Search the records below for the word "pink". Copy each line where it occurs.

* Data for the task
#####

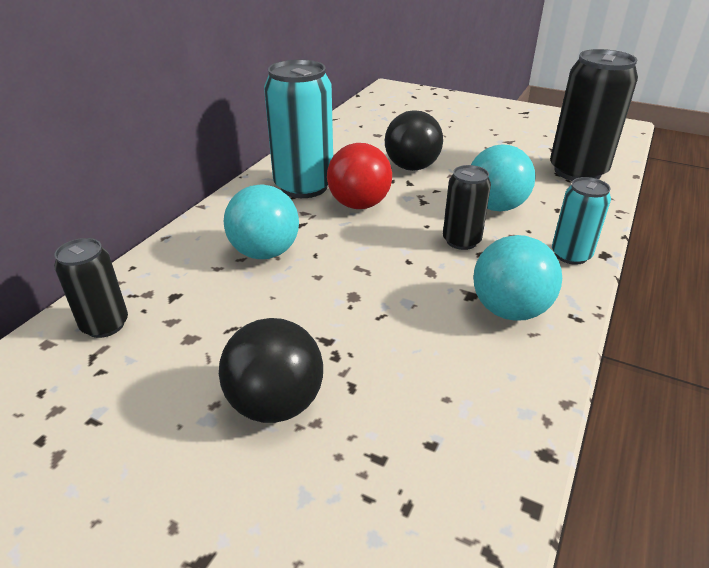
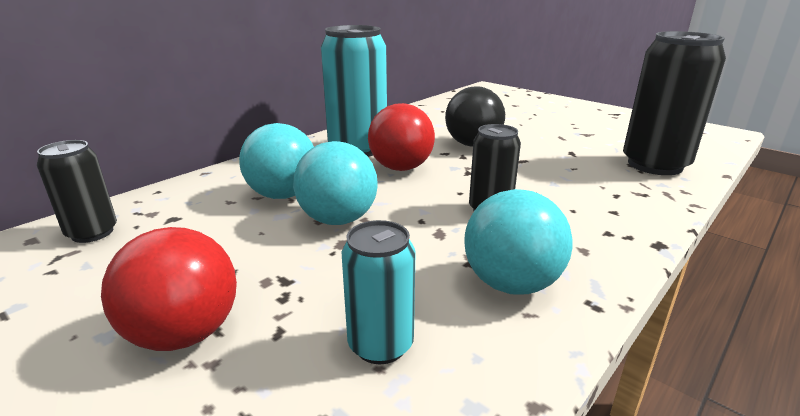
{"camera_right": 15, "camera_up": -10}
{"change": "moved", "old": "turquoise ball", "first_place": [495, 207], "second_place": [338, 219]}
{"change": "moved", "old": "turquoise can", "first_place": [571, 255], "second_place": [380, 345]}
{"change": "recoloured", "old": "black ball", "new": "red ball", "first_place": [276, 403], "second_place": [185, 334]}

#####

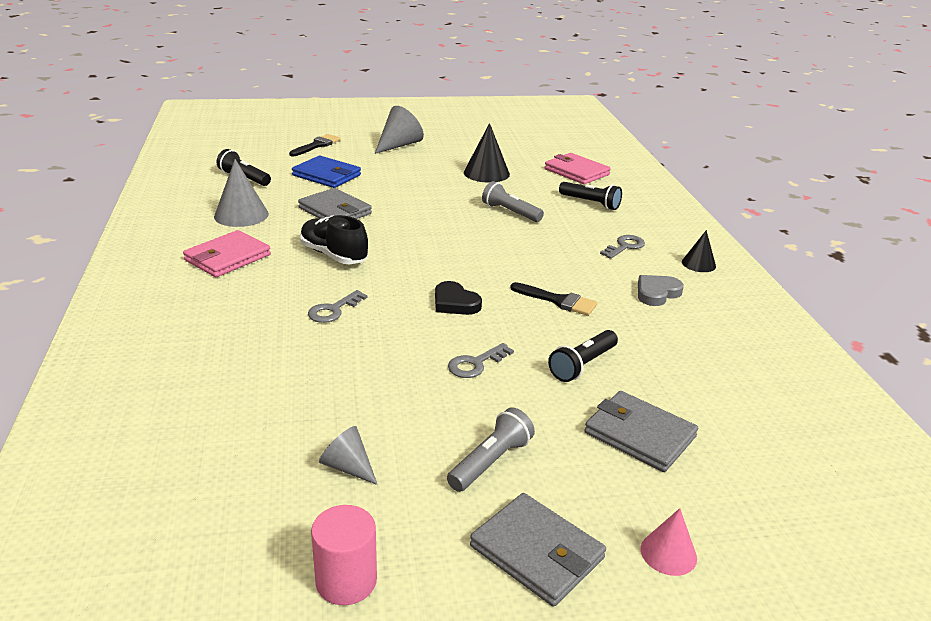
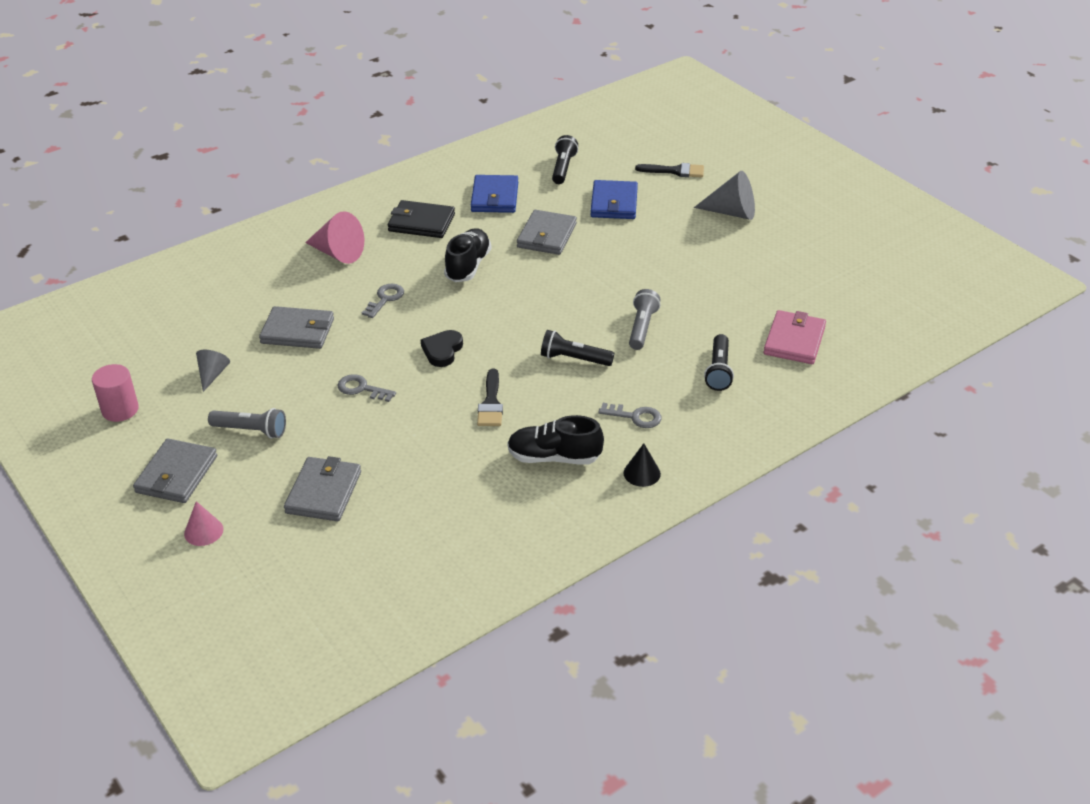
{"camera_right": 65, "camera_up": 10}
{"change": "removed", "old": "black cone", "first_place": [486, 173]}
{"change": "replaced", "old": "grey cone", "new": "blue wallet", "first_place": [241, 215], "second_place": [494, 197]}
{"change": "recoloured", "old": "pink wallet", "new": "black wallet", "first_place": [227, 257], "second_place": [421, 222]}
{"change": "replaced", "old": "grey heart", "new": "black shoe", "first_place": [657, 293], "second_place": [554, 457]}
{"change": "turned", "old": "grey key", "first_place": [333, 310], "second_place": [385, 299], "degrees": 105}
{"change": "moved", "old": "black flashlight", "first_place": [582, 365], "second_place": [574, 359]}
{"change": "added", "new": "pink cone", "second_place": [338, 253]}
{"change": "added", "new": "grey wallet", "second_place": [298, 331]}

#####

* Reply
{"change": "recoloured", "old": "pink wallet", "new": "black wallet", "first_place": [227, 257], "second_place": [421, 222]}
{"change": "added", "new": "pink cone", "second_place": [338, 253]}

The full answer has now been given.